§ **Problem to solve**:
Which lines in the listing contain the string "kern"? Report each of them in full, treating uppercase and lowercase as different.

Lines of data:
+ + +
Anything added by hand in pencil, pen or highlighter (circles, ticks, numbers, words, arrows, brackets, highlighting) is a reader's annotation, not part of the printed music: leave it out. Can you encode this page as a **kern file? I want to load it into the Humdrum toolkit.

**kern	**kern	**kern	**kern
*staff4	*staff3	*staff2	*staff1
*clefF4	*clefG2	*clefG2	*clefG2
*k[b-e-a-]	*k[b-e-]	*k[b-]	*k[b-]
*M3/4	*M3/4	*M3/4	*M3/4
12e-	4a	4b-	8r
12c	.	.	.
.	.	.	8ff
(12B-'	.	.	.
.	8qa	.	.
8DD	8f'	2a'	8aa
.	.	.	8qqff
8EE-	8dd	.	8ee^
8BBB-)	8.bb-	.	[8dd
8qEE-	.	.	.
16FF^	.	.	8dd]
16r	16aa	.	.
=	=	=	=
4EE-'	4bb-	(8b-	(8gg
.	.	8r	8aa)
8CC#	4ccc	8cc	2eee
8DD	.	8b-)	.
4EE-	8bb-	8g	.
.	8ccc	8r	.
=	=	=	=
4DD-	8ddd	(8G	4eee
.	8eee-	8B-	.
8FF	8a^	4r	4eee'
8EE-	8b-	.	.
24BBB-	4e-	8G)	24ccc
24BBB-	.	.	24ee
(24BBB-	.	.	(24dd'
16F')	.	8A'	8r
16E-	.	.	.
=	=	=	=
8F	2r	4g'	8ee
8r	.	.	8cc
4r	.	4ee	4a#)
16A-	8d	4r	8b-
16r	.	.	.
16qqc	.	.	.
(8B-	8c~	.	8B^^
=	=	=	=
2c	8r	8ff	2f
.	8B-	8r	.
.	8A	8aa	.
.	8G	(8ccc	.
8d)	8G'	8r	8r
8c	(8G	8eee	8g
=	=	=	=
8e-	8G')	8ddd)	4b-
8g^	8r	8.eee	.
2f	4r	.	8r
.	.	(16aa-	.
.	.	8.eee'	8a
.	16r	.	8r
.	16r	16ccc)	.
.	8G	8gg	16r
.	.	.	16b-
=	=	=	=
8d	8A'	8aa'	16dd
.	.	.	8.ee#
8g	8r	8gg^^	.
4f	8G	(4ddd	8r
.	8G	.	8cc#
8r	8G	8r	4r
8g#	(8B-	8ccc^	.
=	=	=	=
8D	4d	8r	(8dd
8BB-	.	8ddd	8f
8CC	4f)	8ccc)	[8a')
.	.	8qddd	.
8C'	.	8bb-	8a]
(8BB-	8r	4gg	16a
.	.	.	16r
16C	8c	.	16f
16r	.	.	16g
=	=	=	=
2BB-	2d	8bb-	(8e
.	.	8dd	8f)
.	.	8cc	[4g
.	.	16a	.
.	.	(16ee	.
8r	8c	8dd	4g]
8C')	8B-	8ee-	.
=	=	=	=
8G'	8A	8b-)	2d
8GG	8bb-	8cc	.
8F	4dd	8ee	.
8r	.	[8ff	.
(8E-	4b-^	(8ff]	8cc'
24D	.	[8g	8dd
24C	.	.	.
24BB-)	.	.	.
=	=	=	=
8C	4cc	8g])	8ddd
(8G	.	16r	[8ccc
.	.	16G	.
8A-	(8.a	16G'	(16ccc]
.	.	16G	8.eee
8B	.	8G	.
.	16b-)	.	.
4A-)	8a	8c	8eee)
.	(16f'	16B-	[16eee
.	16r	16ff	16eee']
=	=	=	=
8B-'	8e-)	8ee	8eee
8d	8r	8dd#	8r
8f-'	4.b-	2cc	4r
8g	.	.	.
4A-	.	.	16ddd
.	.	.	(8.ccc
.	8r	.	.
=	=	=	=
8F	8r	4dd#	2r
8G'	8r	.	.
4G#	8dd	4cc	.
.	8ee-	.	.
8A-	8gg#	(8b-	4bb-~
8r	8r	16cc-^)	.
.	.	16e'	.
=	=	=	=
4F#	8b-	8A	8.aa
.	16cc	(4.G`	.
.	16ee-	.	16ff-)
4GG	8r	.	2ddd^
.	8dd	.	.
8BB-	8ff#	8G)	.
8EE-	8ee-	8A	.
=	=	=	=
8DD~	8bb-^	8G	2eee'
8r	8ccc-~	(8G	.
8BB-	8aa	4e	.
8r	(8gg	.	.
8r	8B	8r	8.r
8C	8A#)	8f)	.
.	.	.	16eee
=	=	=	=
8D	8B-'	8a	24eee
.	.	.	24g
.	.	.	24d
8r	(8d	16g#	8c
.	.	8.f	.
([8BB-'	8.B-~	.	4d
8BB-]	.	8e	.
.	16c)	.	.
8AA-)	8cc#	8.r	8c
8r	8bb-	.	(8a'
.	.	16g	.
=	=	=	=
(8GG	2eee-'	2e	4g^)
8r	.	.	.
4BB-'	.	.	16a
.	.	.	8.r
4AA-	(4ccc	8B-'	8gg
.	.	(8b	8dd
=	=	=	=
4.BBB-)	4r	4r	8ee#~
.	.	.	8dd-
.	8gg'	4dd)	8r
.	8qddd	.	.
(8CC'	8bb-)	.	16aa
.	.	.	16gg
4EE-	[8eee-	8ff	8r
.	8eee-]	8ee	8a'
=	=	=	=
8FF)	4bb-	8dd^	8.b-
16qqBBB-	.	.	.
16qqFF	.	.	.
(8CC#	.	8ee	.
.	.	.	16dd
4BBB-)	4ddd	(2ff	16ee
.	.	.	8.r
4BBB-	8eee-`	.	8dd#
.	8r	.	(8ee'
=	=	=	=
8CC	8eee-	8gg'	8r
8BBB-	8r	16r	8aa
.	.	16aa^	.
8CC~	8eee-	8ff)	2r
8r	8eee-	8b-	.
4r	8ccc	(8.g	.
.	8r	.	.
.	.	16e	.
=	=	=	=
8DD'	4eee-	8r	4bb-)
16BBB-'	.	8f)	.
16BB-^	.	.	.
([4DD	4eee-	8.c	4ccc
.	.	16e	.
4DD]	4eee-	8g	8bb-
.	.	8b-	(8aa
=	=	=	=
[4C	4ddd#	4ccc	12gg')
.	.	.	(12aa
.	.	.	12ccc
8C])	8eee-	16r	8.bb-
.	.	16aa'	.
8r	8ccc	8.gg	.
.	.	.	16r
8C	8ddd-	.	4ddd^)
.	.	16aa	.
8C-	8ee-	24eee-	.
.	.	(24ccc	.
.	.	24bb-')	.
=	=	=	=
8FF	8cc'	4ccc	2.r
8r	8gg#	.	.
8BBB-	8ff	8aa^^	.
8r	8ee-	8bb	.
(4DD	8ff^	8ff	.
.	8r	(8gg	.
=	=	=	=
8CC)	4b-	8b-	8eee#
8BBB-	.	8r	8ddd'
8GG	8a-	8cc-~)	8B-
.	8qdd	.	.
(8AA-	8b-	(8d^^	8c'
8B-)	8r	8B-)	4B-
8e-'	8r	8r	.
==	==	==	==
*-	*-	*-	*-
+ + +
§ **Finished answer**:
Anything added by hand in pencil, pen or highlighter (circles, ticks, numbers, words, arrows, brackets, highlighting) is a reader's annotation, not part of the printed music: leave it out. Can you encode this page as a **kern file? I want to load it into the Humdrum toolkit.
**kern	**kern	**kern	**kern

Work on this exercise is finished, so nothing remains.